— WHAT YOU SHOULD DO —
Copy each of the following lines word for word, keeping every record in its original order.

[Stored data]
• • • •
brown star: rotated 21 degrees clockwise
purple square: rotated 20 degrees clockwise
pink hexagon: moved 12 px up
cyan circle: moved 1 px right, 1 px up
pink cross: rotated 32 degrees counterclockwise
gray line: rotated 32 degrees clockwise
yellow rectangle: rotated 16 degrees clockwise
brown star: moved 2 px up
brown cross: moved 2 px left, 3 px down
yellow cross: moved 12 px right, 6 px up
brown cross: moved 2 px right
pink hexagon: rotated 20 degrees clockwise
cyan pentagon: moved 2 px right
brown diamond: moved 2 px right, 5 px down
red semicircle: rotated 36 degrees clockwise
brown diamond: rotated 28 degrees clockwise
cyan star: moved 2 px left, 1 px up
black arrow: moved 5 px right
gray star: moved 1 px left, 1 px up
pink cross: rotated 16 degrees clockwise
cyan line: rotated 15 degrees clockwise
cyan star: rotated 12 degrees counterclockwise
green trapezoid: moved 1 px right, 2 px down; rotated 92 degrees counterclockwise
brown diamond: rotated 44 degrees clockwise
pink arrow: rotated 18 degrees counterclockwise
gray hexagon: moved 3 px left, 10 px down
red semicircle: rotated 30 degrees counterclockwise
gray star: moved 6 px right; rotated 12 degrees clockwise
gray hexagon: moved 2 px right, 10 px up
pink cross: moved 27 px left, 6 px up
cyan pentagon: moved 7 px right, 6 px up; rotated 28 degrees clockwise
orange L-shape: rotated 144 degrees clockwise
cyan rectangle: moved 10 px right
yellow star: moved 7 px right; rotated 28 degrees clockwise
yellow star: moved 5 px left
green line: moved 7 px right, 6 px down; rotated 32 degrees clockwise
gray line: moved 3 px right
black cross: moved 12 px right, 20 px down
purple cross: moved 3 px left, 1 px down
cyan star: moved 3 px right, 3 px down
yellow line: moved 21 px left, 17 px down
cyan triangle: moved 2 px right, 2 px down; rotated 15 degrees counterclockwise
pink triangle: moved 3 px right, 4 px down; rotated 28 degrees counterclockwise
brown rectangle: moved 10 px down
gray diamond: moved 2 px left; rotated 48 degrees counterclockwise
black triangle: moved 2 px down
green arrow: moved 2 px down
• • • •
— FINAL RESULT —
brown star: rotated 21 degrees clockwise
purple square: rotated 20 degrees clockwise
pink hexagon: moved 12 px up
cyan circle: moved 1 px right, 1 px up
pink cross: rotated 32 degrees counterclockwise
gray line: rotated 32 degrees clockwise
yellow rectangle: rotated 16 degrees clockwise
brown star: moved 2 px up
brown cross: moved 2 px left, 3 px down
yellow cross: moved 12 px right, 6 px up
brown cross: moved 2 px right
pink hexagon: rotated 20 degrees clockwise
cyan pentagon: moved 2 px right
brown diamond: moved 2 px right, 5 px down
red semicircle: rotated 36 degrees clockwise
brown diamond: rotated 28 degrees clockwise
cyan star: moved 2 px left, 1 px up
black arrow: moved 5 px right
gray star: moved 1 px left, 1 px up
pink cross: rotated 16 degrees clockwise
cyan line: rotated 15 degrees clockwise
cyan star: rotated 12 degrees counterclockwise
green trapezoid: moved 1 px right, 2 px down; rotated 92 degrees counterclockwise
brown diamond: rotated 44 degrees clockwise
pink arrow: rotated 18 degrees counterclockwise
gray hexagon: moved 3 px left, 10 px down
red semicircle: rotated 30 degrees counterclockwise
gray star: moved 6 px right; rotated 12 degrees clockwise
gray hexagon: moved 2 px right, 10 px up
pink cross: moved 27 px left, 6 px up
cyan pentagon: moved 7 px right, 6 px up; rotated 28 degrees clockwise
orange L-shape: rotated 144 degrees clockwise
cyan rectangle: moved 10 px right
yellow star: moved 7 px right; rotated 28 degrees clockwise
yellow star: moved 5 px left
green line: moved 7 px right, 6 px down; rotated 32 degrees clockwise
gray line: moved 3 px right
black cross: moved 12 px right, 20 px down
purple cross: moved 3 px left, 1 px down
cyan star: moved 3 px right, 3 px down
yellow line: moved 21 px left, 17 px down
cyan triangle: moved 2 px right, 2 px down; rotated 15 degrees counterclockwise
pink triangle: moved 3 px right, 4 px down; rotated 28 degrees counterclockwise
brown rectangle: moved 10 px down
gray diamond: moved 2 px left; rotated 48 degrees counterclockwise
black triangle: moved 2 px down
green arrow: moved 2 px down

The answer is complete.